Segment Start: EXERCISE INPUTS

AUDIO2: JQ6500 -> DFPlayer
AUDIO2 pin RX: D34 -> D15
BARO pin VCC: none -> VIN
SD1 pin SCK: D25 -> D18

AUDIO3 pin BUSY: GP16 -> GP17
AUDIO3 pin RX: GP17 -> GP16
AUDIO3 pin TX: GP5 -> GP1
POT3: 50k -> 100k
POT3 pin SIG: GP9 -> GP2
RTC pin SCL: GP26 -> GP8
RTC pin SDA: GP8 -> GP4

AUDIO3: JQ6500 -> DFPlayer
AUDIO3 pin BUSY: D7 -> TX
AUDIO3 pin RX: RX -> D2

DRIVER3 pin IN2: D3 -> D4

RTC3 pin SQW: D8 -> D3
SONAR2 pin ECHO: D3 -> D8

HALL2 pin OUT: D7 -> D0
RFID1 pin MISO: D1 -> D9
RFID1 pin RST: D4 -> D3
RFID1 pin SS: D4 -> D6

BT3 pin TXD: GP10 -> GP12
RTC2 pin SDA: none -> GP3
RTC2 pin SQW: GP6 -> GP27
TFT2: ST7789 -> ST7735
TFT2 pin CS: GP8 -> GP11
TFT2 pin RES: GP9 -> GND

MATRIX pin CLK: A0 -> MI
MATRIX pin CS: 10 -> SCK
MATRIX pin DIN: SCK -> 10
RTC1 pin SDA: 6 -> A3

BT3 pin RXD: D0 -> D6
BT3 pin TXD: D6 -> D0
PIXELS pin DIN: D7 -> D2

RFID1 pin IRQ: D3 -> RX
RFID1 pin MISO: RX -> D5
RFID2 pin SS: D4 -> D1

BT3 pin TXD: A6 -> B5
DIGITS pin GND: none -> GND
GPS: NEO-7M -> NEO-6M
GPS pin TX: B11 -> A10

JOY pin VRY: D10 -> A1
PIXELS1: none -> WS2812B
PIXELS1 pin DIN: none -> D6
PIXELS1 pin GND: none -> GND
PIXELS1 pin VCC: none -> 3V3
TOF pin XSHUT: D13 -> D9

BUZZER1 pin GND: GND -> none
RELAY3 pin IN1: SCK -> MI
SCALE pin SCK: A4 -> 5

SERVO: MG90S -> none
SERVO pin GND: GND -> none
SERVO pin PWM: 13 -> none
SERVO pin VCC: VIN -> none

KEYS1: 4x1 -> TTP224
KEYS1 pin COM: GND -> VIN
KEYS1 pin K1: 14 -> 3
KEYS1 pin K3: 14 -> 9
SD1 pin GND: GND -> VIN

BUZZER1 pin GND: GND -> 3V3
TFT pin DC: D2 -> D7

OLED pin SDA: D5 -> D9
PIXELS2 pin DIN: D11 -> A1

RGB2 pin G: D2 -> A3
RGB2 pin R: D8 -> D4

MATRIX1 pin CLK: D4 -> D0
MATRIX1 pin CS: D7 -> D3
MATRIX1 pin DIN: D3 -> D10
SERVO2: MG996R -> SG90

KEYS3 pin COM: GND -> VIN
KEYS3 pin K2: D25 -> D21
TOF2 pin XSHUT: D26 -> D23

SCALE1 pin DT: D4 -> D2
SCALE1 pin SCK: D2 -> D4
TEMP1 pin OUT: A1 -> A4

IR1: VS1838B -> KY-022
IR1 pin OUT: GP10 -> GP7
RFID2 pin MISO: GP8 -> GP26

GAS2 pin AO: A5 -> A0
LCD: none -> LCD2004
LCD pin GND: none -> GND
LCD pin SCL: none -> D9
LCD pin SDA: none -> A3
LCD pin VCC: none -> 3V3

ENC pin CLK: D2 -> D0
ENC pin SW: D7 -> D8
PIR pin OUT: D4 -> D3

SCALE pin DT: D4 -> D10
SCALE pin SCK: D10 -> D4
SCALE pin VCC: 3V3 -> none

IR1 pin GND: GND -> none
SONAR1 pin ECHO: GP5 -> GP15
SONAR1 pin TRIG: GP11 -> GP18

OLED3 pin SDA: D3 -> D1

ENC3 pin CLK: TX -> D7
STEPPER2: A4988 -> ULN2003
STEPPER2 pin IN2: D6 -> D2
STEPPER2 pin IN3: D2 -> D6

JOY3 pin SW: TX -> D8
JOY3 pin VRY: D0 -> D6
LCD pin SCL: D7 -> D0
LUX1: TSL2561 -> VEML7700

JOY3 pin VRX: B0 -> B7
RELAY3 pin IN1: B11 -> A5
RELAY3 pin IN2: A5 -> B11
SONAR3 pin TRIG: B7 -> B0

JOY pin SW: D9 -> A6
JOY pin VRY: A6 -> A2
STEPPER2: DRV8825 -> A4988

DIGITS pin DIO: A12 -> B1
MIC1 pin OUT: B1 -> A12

Segment End: EXERCISE INPUTS

TASK BRIEF => Copy the records above exactly, starting at the line that contains "SERVO pin GND: GND -> none" and ending at the last line, and leave out all earlier lines.

YOUR SOLUTION =>
SERVO pin GND: GND -> none
SERVO pin PWM: 13 -> none
SERVO pin VCC: VIN -> none

KEYS1: 4x1 -> TTP224
KEYS1 pin COM: GND -> VIN
KEYS1 pin K1: 14 -> 3
KEYS1 pin K3: 14 -> 9
SD1 pin GND: GND -> VIN

BUZZER1 pin GND: GND -> 3V3
TFT pin DC: D2 -> D7

OLED pin SDA: D5 -> D9
PIXELS2 pin DIN: D11 -> A1

RGB2 pin G: D2 -> A3
RGB2 pin R: D8 -> D4

MATRIX1 pin CLK: D4 -> D0
MATRIX1 pin CS: D7 -> D3
MATRIX1 pin DIN: D3 -> D10
SERVO2: MG996R -> SG90

KEYS3 pin COM: GND -> VIN
KEYS3 pin K2: D25 -> D21
TOF2 pin XSHUT: D26 -> D23

SCALE1 pin DT: D4 -> D2
SCALE1 pin SCK: D2 -> D4
TEMP1 pin OUT: A1 -> A4

IR1: VS1838B -> KY-022
IR1 pin OUT: GP10 -> GP7
RFID2 pin MISO: GP8 -> GP26

GAS2 pin AO: A5 -> A0
LCD: none -> LCD2004
LCD pin GND: none -> GND
LCD pin SCL: none -> D9
LCD pin SDA: none -> A3
LCD pin VCC: none -> 3V3

ENC pin CLK: D2 -> D0
ENC pin SW: D7 -> D8
PIR pin OUT: D4 -> D3

SCALE pin DT: D4 -> D10
SCALE pin SCK: D10 -> D4
SCALE pin VCC: 3V3 -> none

IR1 pin GND: GND -> none
SONAR1 pin ECHO: GP5 -> GP15
SONAR1 pin TRIG: GP11 -> GP18

OLED3 pin SDA: D3 -> D1

ENC3 pin CLK: TX -> D7
STEPPER2: A4988 -> ULN2003
STEPPER2 pin IN2: D6 -> D2
STEPPER2 pin IN3: D2 -> D6

JOY3 pin SW: TX -> D8
JOY3 pin VRY: D0 -> D6
LCD pin SCL: D7 -> D0
LUX1: TSL2561 -> VEML7700

JOY3 pin VRX: B0 -> B7
RELAY3 pin IN1: B11 -> A5
RELAY3 pin IN2: A5 -> B11
SONAR3 pin TRIG: B7 -> B0

JOY pin SW: D9 -> A6
JOY pin VRY: A6 -> A2
STEPPER2: DRV8825 -> A4988

DIGITS pin DIO: A12 -> B1
MIC1 pin OUT: B1 -> A12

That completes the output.